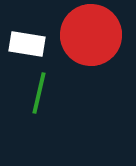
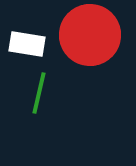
red circle: moved 1 px left
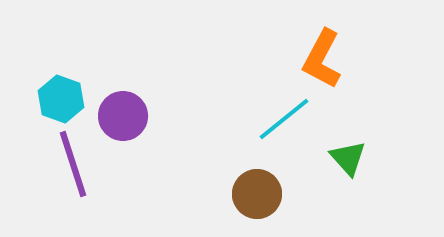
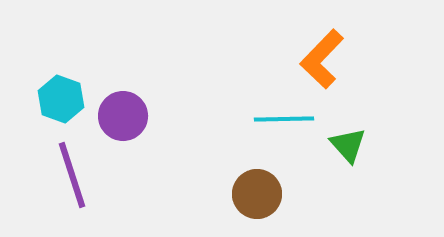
orange L-shape: rotated 16 degrees clockwise
cyan line: rotated 38 degrees clockwise
green triangle: moved 13 px up
purple line: moved 1 px left, 11 px down
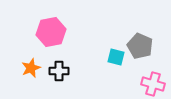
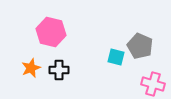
pink hexagon: rotated 24 degrees clockwise
black cross: moved 1 px up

• [Exercise description]
Your answer must be the full set of entries, set down exactly and without pictures.

• [Your solution]
red circle: moved 1 px left
orange L-shape: rotated 16 degrees clockwise
cyan line: rotated 38 degrees clockwise
green triangle: moved 13 px up
purple line: moved 1 px left, 11 px down
pink hexagon: rotated 24 degrees clockwise
black cross: moved 1 px up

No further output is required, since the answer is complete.